### PROVIDED DATA ###

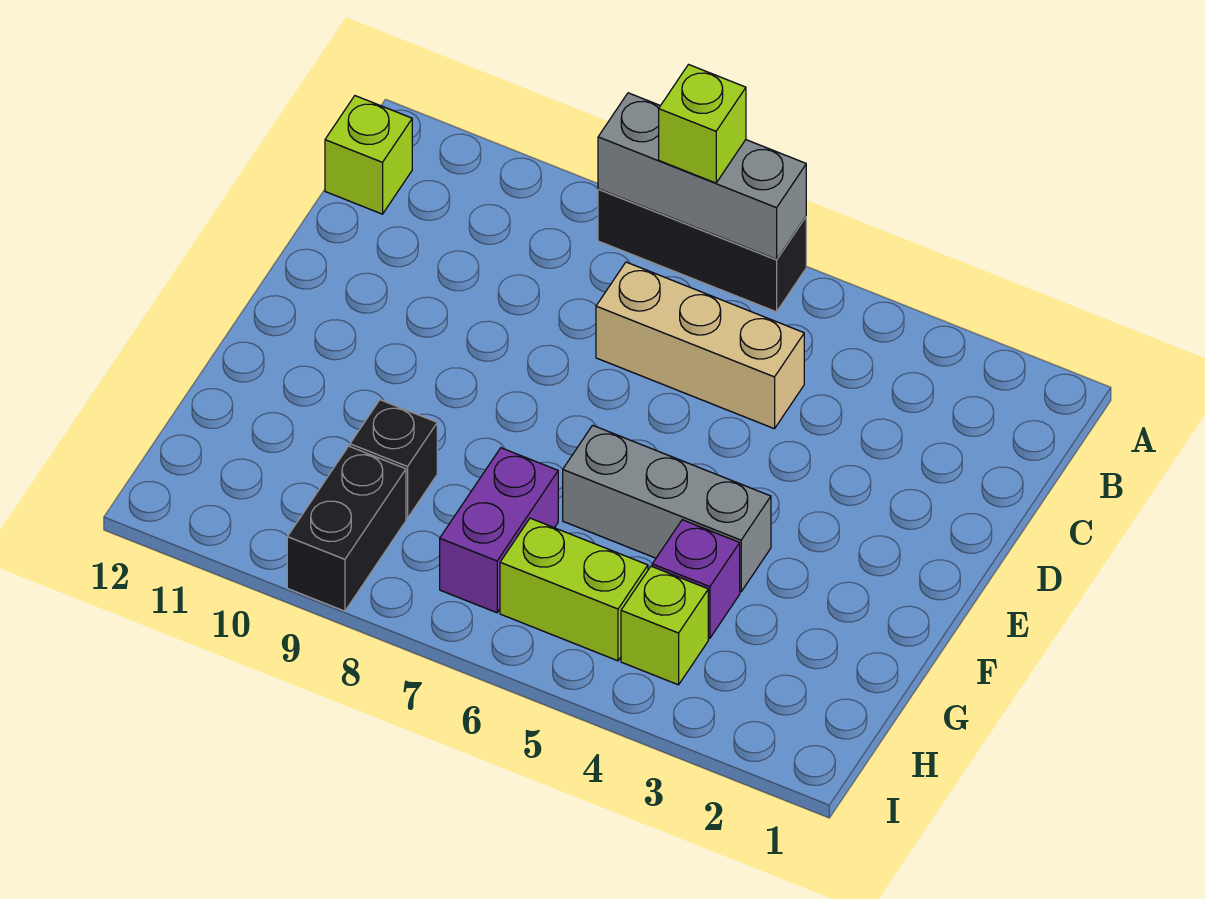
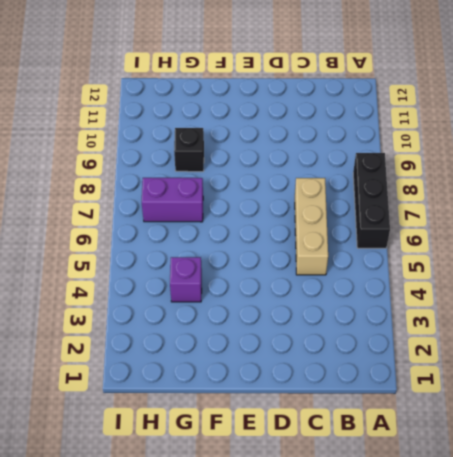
none -> lime brick B12 level 1
none -> grey brick F4:F6 level 1
none -> lime brick H4 level 1

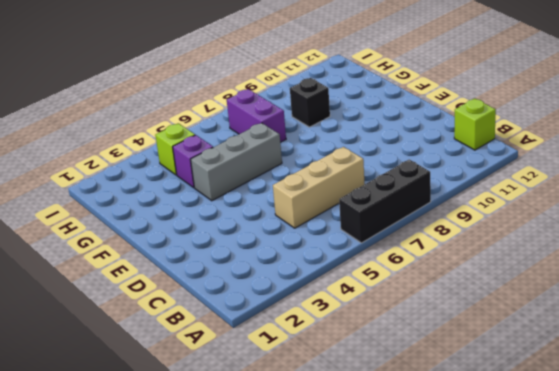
none -> lime brick H5:H6 level 1
none -> black brick H9:I9 level 1
none -> grey brick A6:A8 level 2

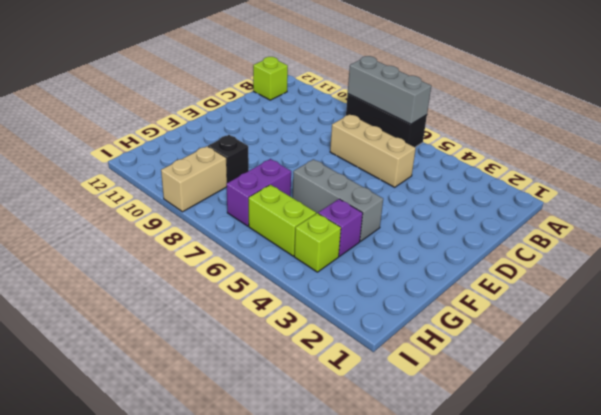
tan brick H9:I9 level 1 -> black brick H9:I9 level 1
none -> lime brick A7 level 3

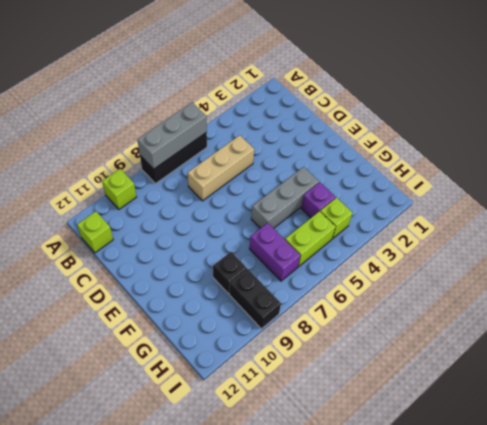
lime brick A10 level 1 -> lime brick A7 level 3

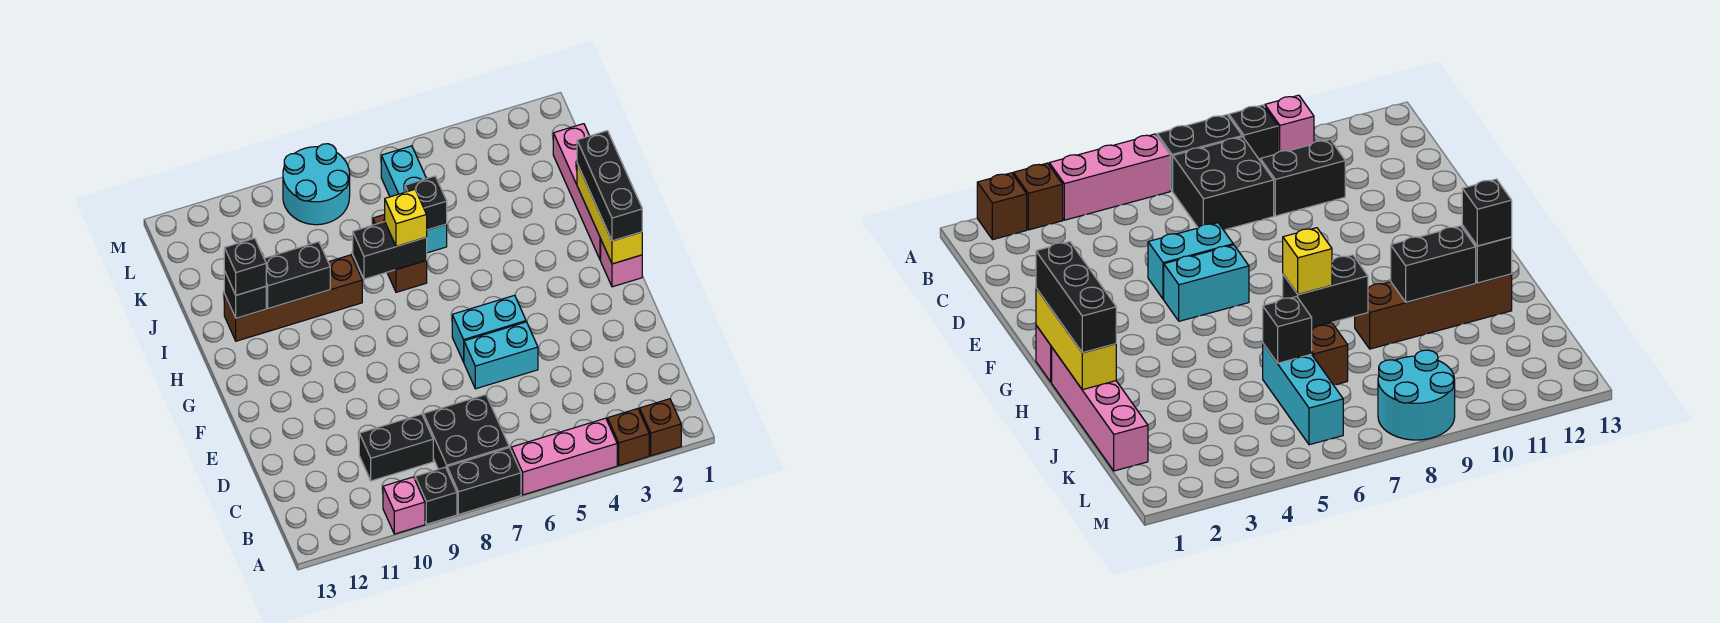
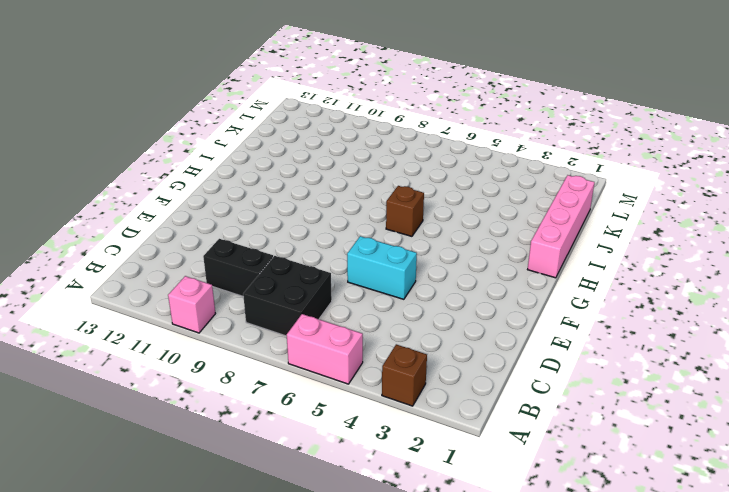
pink brick A5:A6 level 1 -> pink brick A4:A6 level 1
brown brick H6 level 1 -> brown brick A2 level 1
none -> black brick A7:A8 level 1
none -> black brick A9 level 1
none -> cyan brick F5:F6 level 1

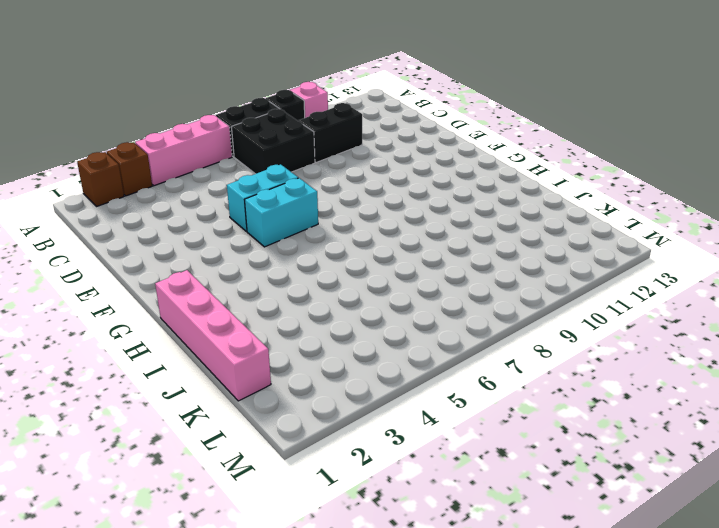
none -> pink brick G1 level 1
none -> brown brick I7:J7 level 1
none -> brown brick I9:I12 level 1

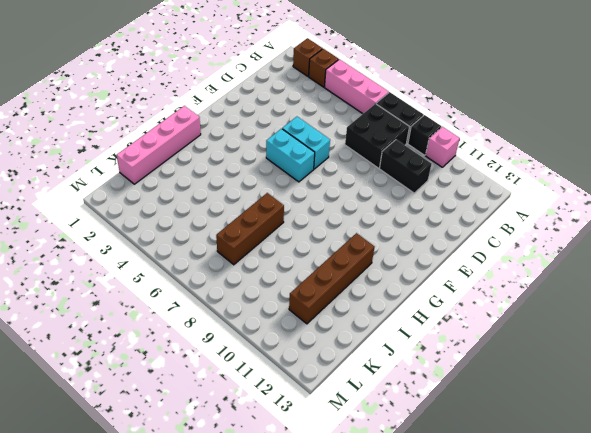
brown brick H11:K11 level 1 -> brown brick I9:I12 level 1
brown brick I7:K7 level 1 -> brown brick I7:J7 level 1
none -> pink brick G1 level 1
none -> cyan brick J6:L6 level 1
none -> cyan round brick L8:M9 level 1

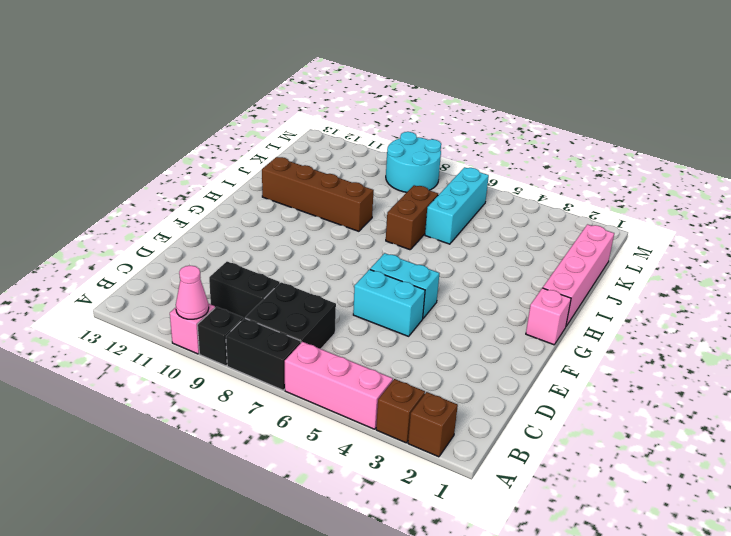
pink cone A10 level 2 -> none
none -> yellow brick G1:I1 level 2
none -> black brick I7:I8 level 2
none -> black brick I10:I11 level 2

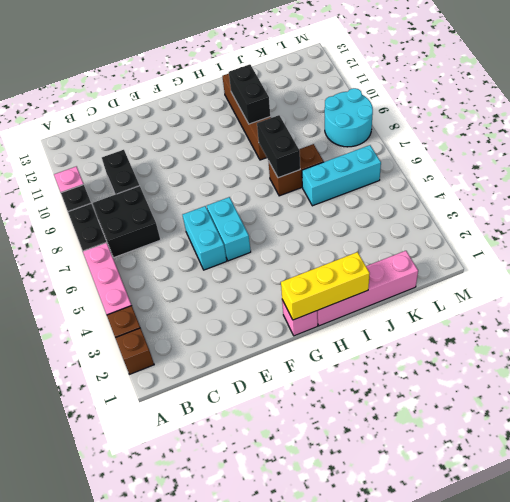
none -> black brick I12 level 2
none -> black brick J6 level 2
none -> black brick G1:I1 level 3

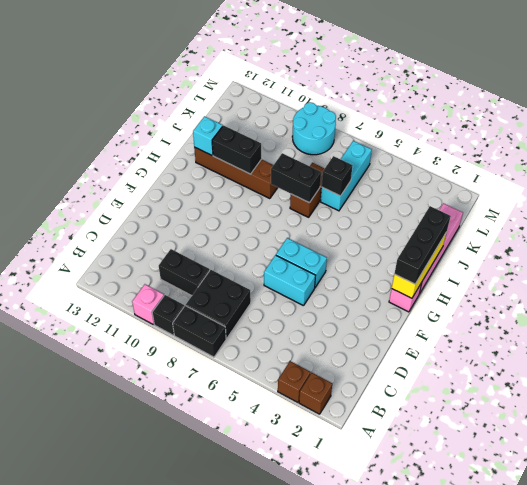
cyan brick I12 level 2 -> black brick I12 level 2
none -> pink brick A4:A6 level 1
none -> yellow brick I7 level 3
none -> black brick I12 level 3

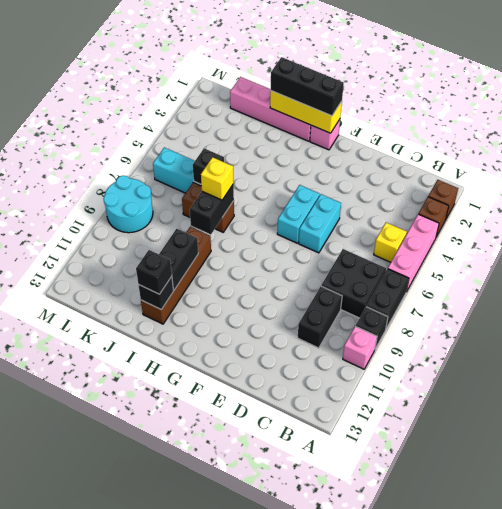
yellow brick B5 level 1 -> none

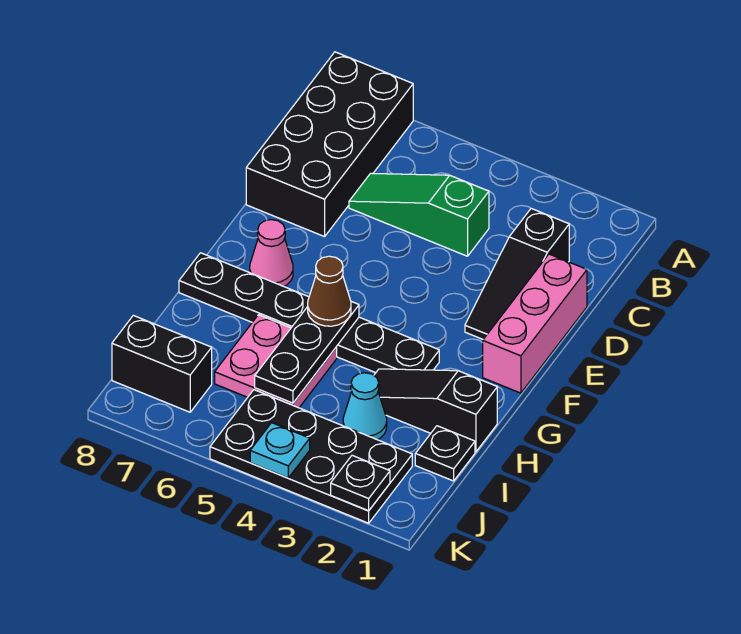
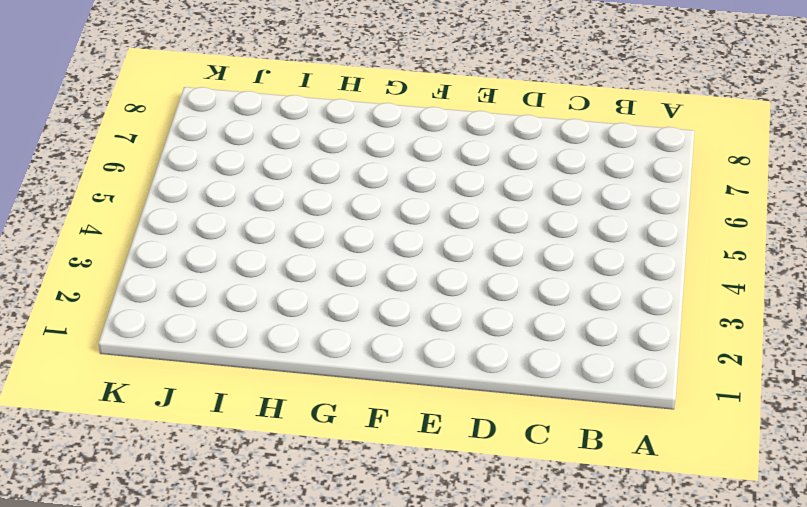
none -> black brick A7:D8 level 1
none -> black slope C2:E2 level 1 top C
none -> green slope C4:C6 level 1 top 4

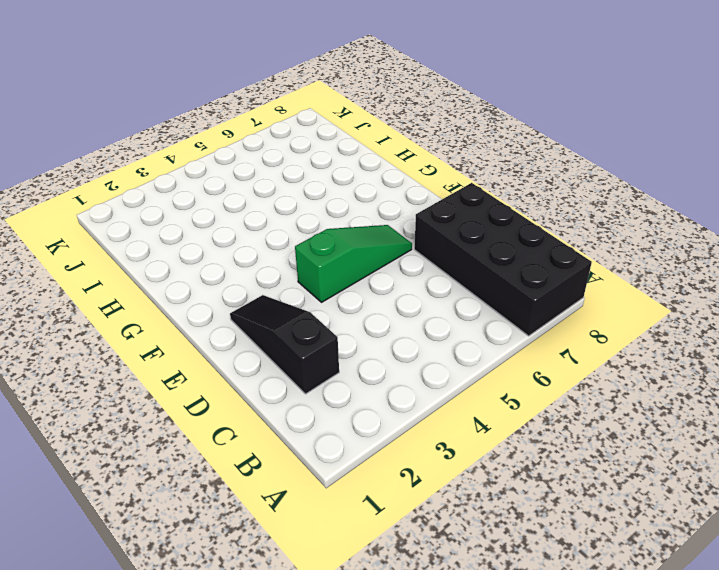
green slope E4:E6 level 1 top 4 -> green slope C4:C6 level 1 top 4
none -> pink brick D1:F1 level 1
none -> pink cone F7 level 1
none -> black plate G3:G8 level 1

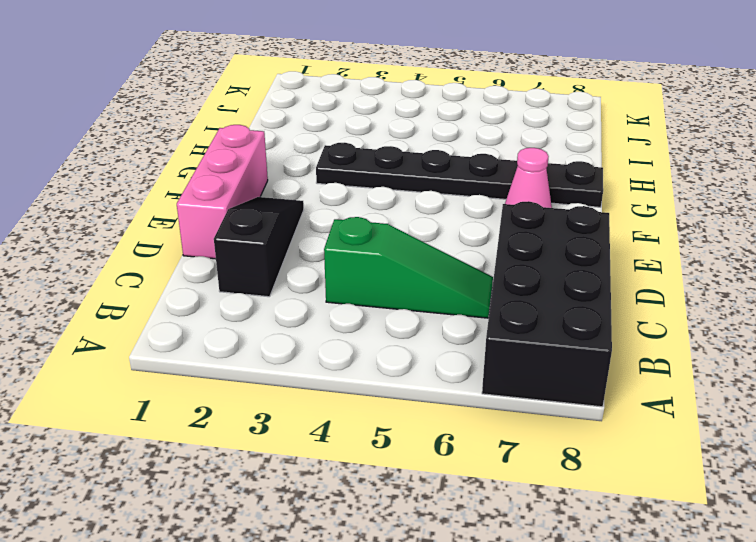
none -> black slope H1:H3 level 1 top 1
none -> pink plate H5:I6 level 1
none -> black plate I1 level 1

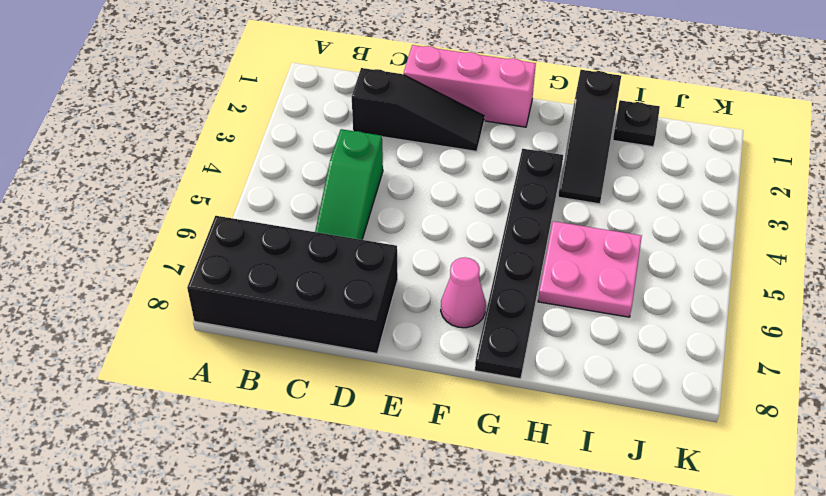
none -> cyan cone I3 level 1
none -> black plate J2:K5 level 1
none -> black brick J7:J8 level 1

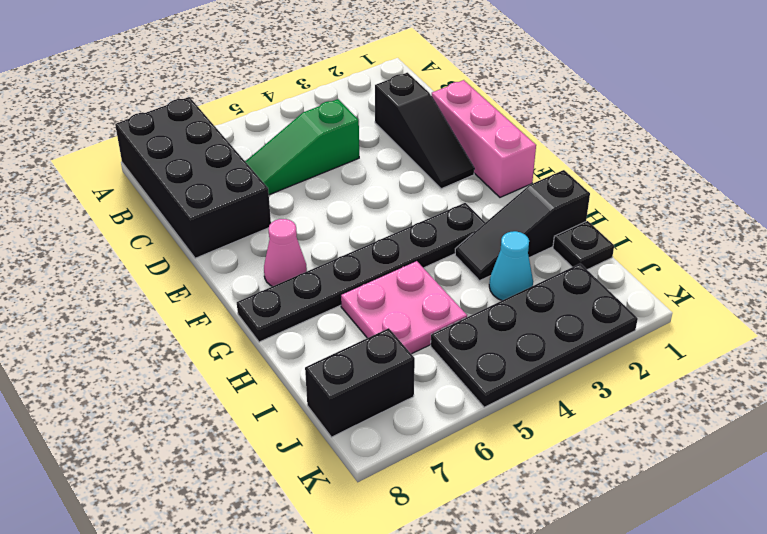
none -> black plate G5:I5 level 2
none -> black plate K2 level 2
none -> cyan plate K4 level 2

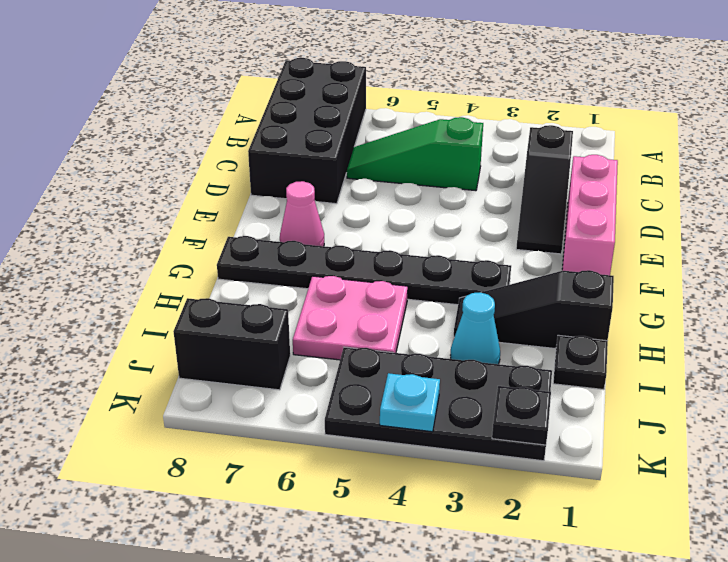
none -> black plate G5:I5 level 2
none -> brown cone G5 level 3

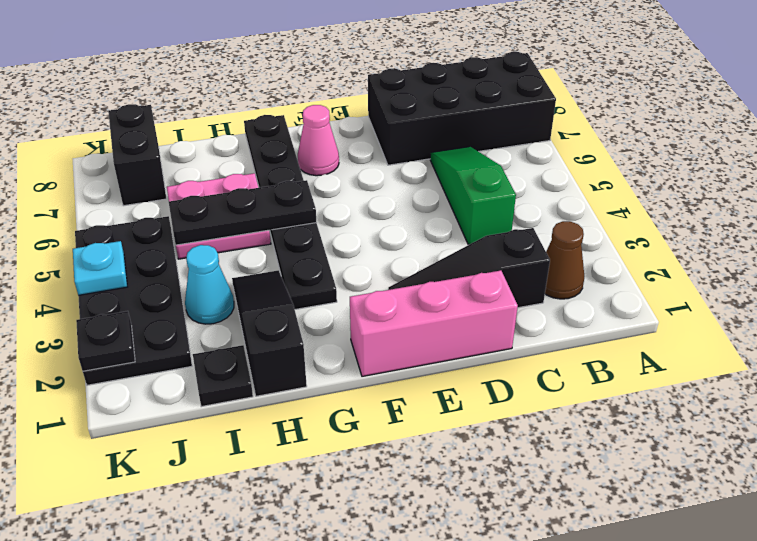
brown cone B2 level 1 -> brown cone G5 level 3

###

### DESCRIPTION OF THE TASK
Reproduce all lines above exactly. Leave the images out.

### SOLUTION TO THE PROBLEM
none -> lime brick B12 level 1
none -> grey brick F4:F6 level 1
none -> lime brick H4 level 1

none -> lime brick H5:H6 level 1
none -> black brick H9:I9 level 1
none -> grey brick A6:A8 level 2

tan brick H9:I9 level 1 -> black brick H9:I9 level 1
none -> lime brick A7 level 3

lime brick A10 level 1 -> lime brick A7 level 3

pink brick A5:A6 level 1 -> pink brick A4:A6 level 1
brown brick H6 level 1 -> brown brick A2 level 1
none -> black brick A7:A8 level 1
none -> black brick A9 level 1
none -> cyan brick F5:F6 level 1

none -> pink brick G1 level 1
none -> brown brick I7:J7 level 1
none -> brown brick I9:I12 level 1

brown brick H11:K11 level 1 -> brown brick I9:I12 level 1
brown brick I7:K7 level 1 -> brown brick I7:J7 level 1
none -> pink brick G1 level 1
none -> cyan brick J6:L6 level 1
none -> cyan round brick L8:M9 level 1

pink cone A10 level 2 -> none
none -> yellow brick G1:I1 level 2
none -> black brick I7:I8 level 2
none -> black brick I10:I11 level 2

none -> black brick I12 level 2
none -> black brick J6 level 2
none -> black brick G1:I1 level 3

cyan brick I12 level 2 -> black brick I12 level 2
none -> pink brick A4:A6 level 1
none -> yellow brick I7 level 3
none -> black brick I12 level 3

yellow brick B5 level 1 -> none

none -> black brick A7:D8 level 1
none -> black slope C2:E2 level 1 top C
none -> green slope C4:C6 level 1 top 4

green slope E4:E6 level 1 top 4 -> green slope C4:C6 level 1 top 4
none -> pink brick D1:F1 level 1
none -> pink cone F7 level 1
none -> black plate G3:G8 level 1

none -> black slope H1:H3 level 1 top 1
none -> pink plate H5:I6 level 1
none -> black plate I1 level 1

none -> cyan cone I3 level 1
none -> black plate J2:K5 level 1
none -> black brick J7:J8 level 1

none -> black plate G5:I5 level 2
none -> black plate K2 level 2
none -> cyan plate K4 level 2

none -> black plate G5:I5 level 2
none -> brown cone G5 level 3

brown cone B2 level 1 -> brown cone G5 level 3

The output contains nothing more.